Instructions for the task: Exclude every picture and return the remaining entries below verbatim.

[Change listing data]

━━━━━━━━━━

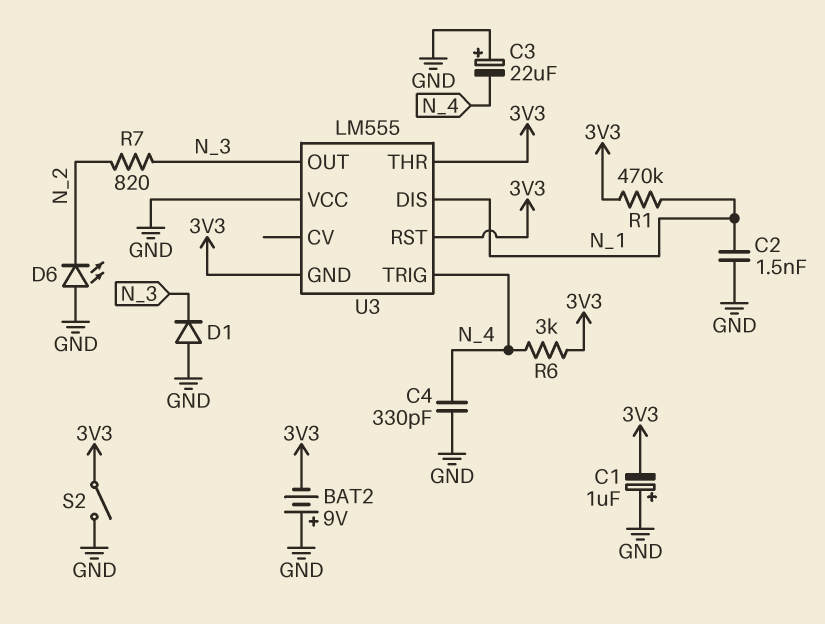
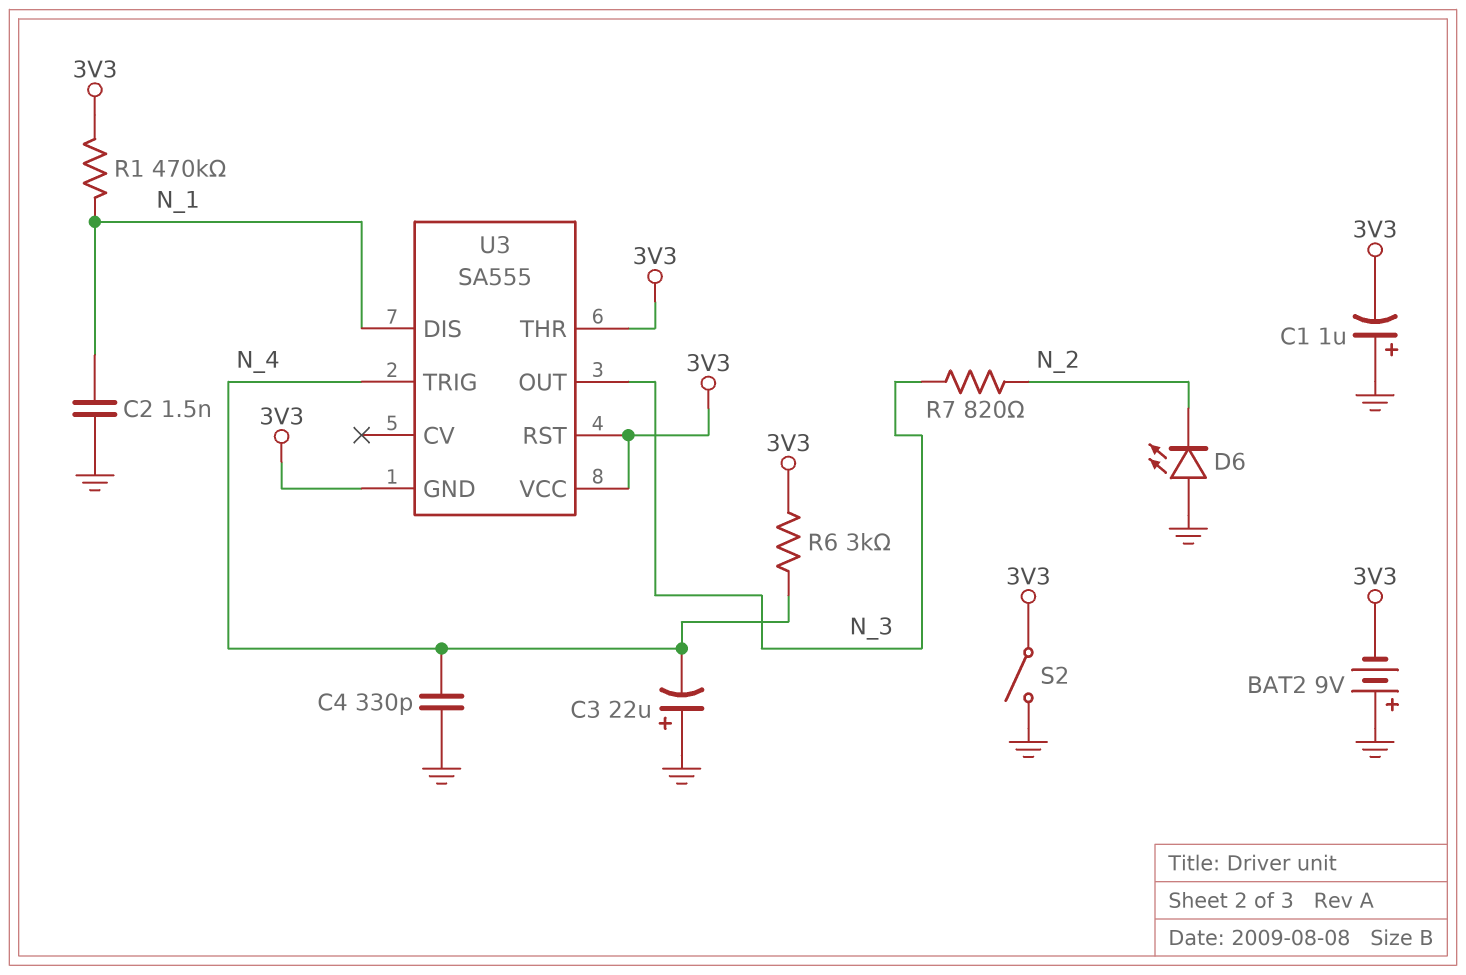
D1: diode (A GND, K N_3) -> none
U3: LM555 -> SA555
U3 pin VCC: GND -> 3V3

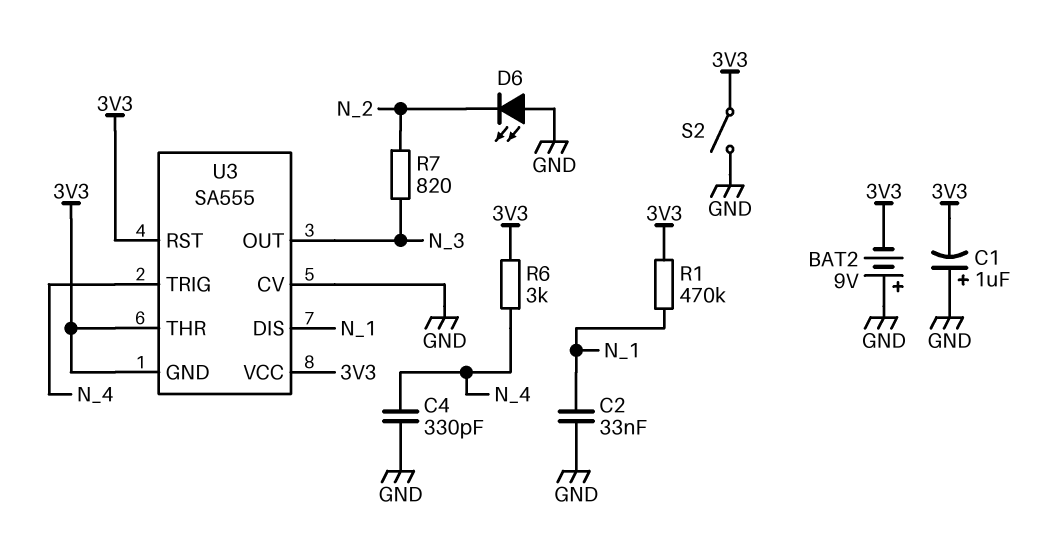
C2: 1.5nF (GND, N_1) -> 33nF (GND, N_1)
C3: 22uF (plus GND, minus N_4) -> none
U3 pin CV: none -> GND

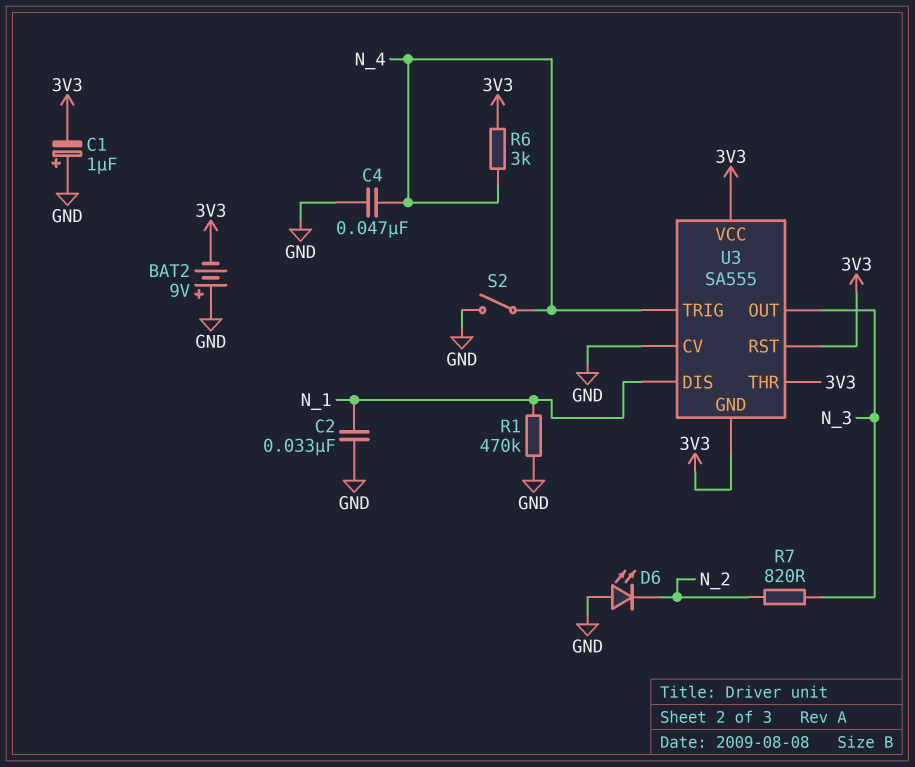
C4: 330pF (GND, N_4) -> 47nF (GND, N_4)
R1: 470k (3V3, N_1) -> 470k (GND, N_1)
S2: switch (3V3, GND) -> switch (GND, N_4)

━━━━━━━━━━

Answer section:
D1: diode (A GND, K N_3) -> none
U3: LM555 -> SA555
U3 pin VCC: GND -> 3V3

C2: 1.5nF (GND, N_1) -> 33nF (GND, N_1)
C3: 22uF (plus GND, minus N_4) -> none
U3 pin CV: none -> GND

C4: 330pF (GND, N_4) -> 47nF (GND, N_4)
R1: 470k (3V3, N_1) -> 470k (GND, N_1)
S2: switch (3V3, GND) -> switch (GND, N_4)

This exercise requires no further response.